### Directions for this task
From the records below, transcribe exactly the lines that begin at the line with "D2: LED white (A SIG, K BAT) -> none" and end at the line with "U1 pin PB2: none -> 3V3", both included.

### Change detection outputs
+---+
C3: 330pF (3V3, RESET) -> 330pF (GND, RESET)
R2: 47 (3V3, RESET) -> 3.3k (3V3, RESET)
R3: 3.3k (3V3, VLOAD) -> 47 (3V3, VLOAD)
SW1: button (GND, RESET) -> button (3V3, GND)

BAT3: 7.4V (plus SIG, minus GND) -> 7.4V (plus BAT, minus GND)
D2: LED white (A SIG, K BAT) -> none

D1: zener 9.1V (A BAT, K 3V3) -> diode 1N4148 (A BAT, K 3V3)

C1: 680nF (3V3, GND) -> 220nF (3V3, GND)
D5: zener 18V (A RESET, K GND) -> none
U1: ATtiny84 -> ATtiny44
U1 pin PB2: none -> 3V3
+---+
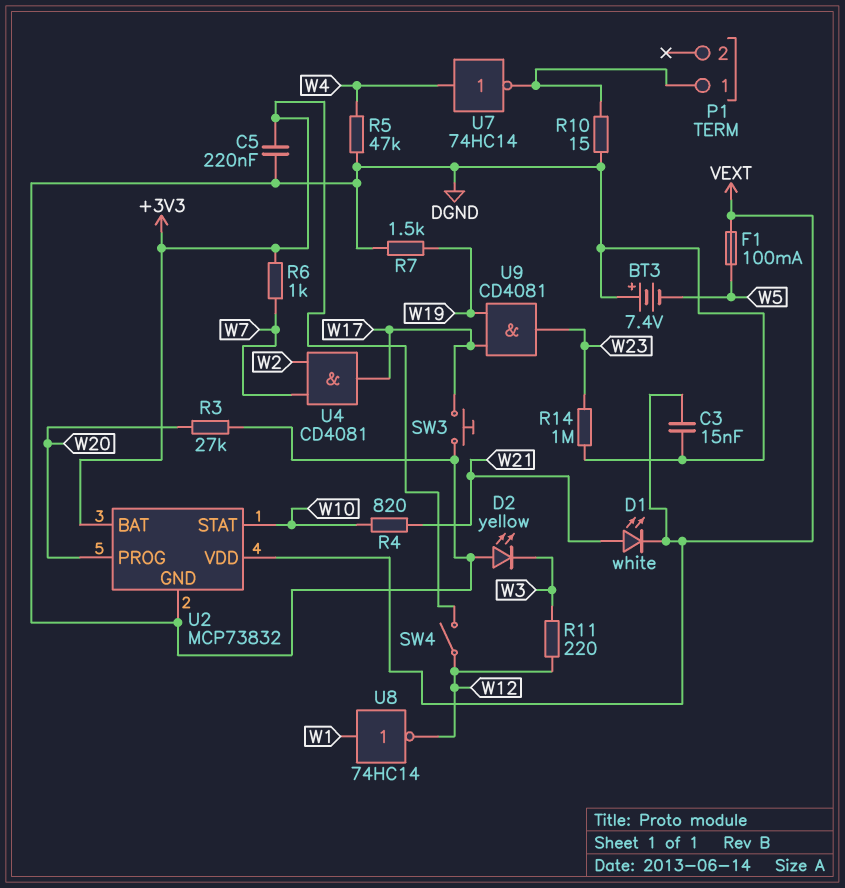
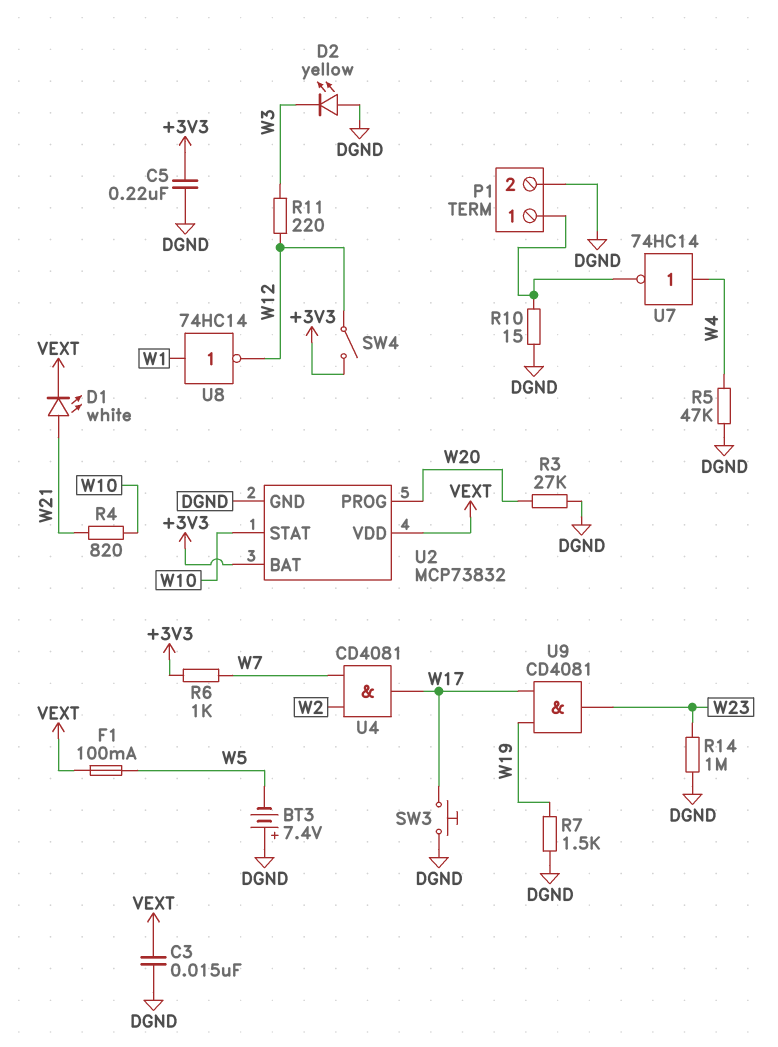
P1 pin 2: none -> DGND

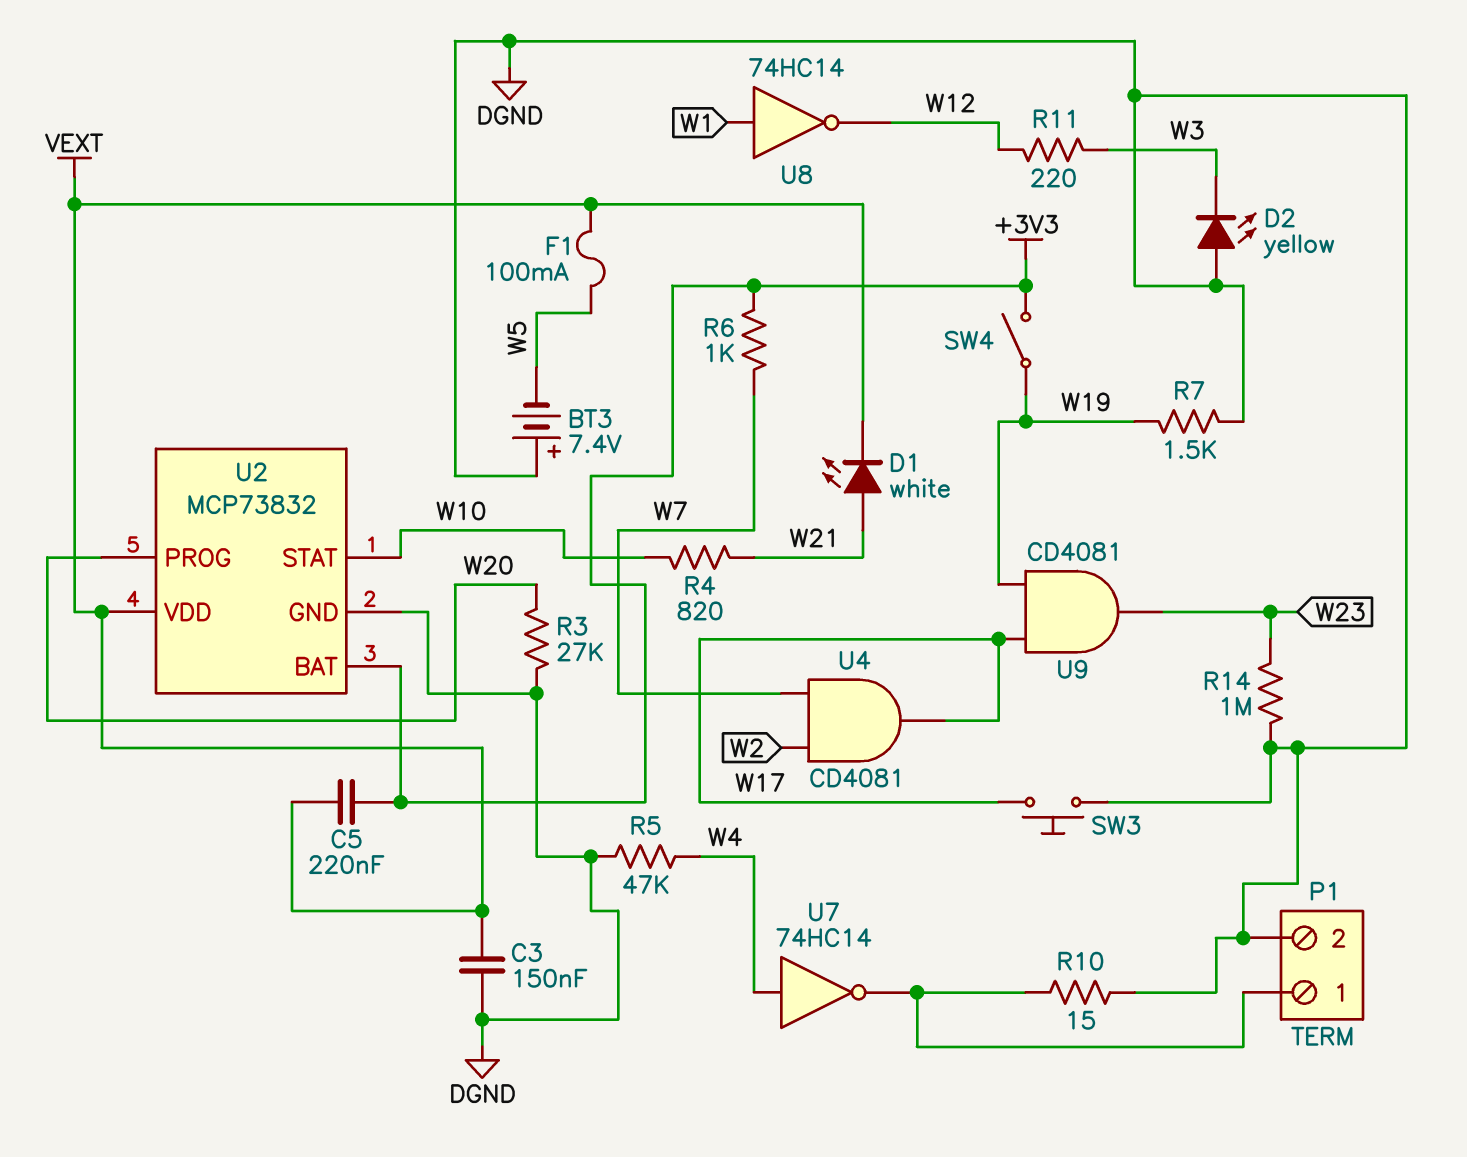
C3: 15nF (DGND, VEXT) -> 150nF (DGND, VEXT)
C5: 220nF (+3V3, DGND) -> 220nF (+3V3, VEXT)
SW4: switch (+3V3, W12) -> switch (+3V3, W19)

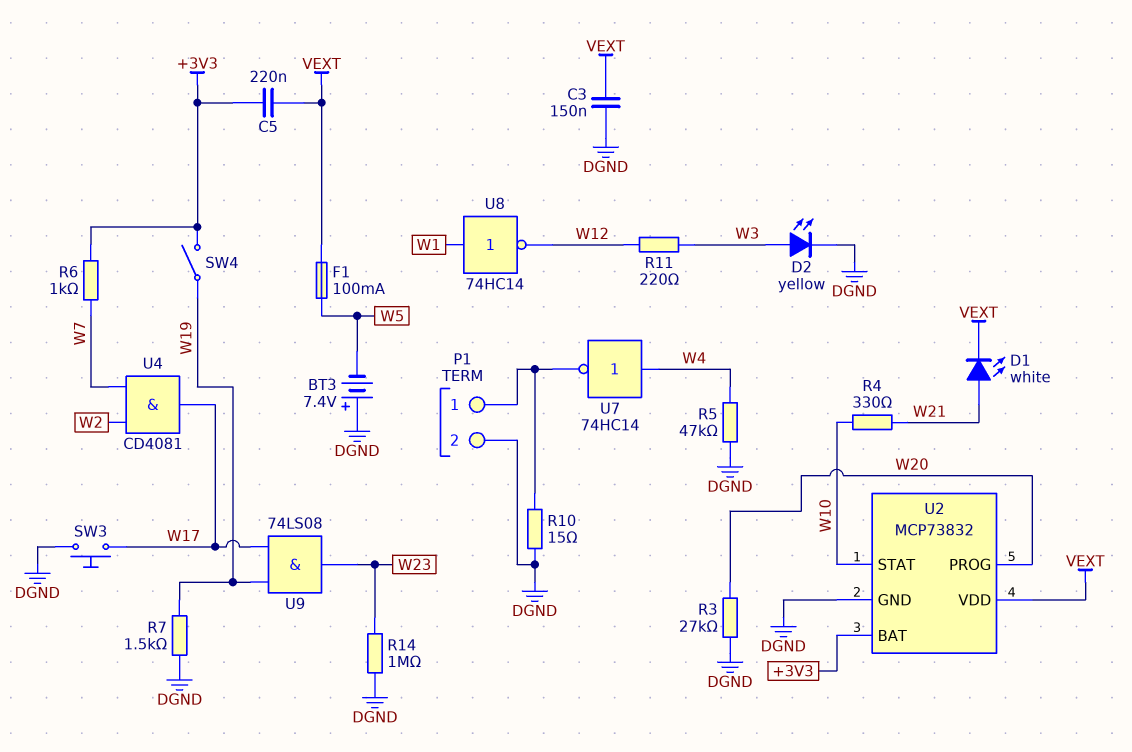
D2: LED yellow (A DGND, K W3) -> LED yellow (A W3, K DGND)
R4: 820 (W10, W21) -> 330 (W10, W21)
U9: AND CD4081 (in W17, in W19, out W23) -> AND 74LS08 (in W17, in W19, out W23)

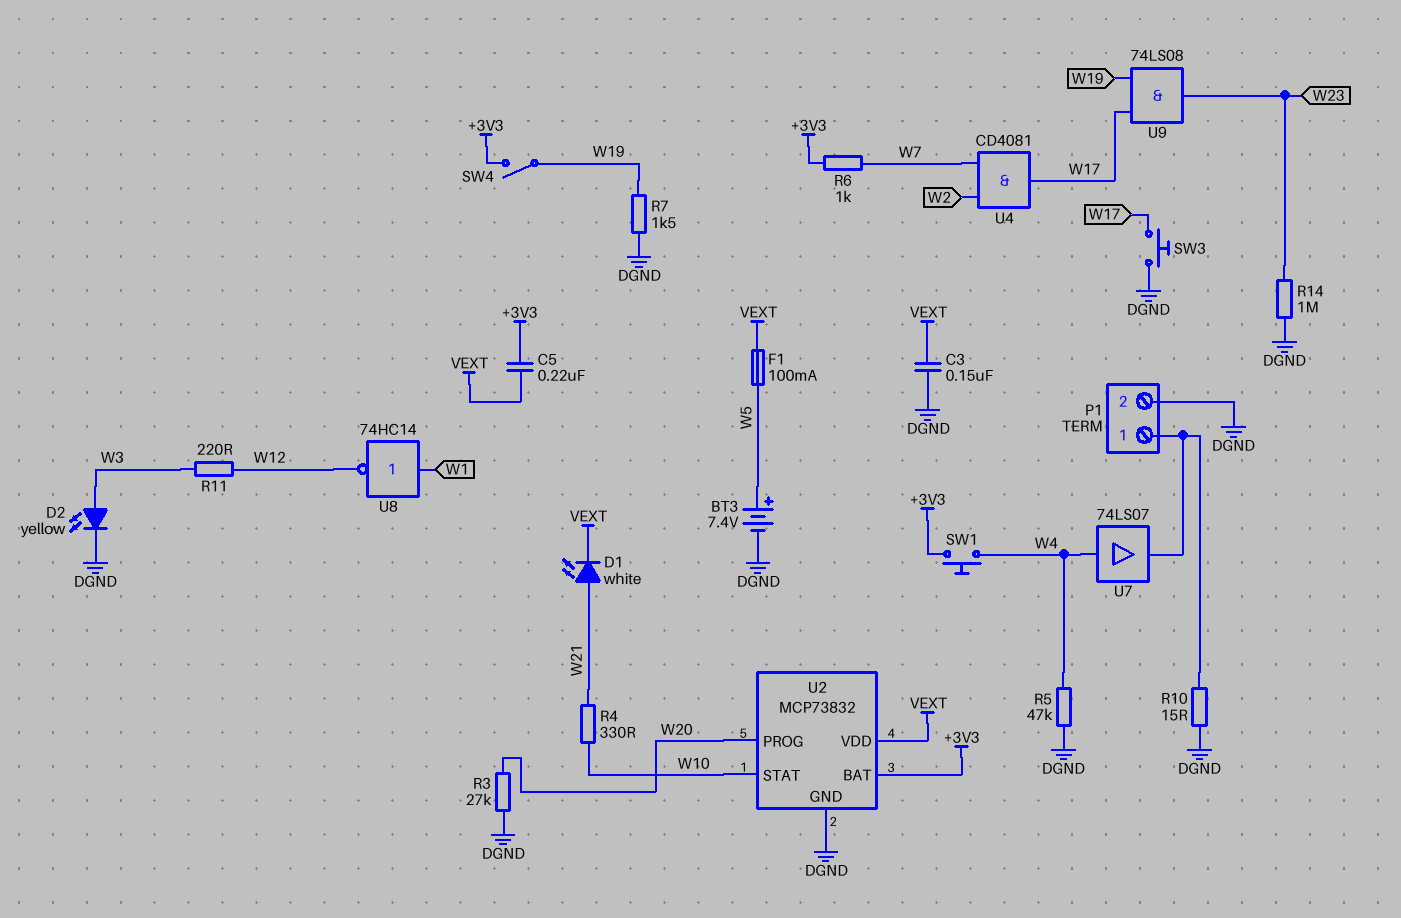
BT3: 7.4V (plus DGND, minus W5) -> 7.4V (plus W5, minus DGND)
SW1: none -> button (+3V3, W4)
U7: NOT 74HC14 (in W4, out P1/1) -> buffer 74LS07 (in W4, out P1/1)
+---+
### Answer to this exercise
D2: LED white (A SIG, K BAT) -> none

D1: zener 9.1V (A BAT, K 3V3) -> diode 1N4148 (A BAT, K 3V3)

C1: 680nF (3V3, GND) -> 220nF (3V3, GND)
D5: zener 18V (A RESET, K GND) -> none
U1: ATtiny84 -> ATtiny44
U1 pin PB2: none -> 3V3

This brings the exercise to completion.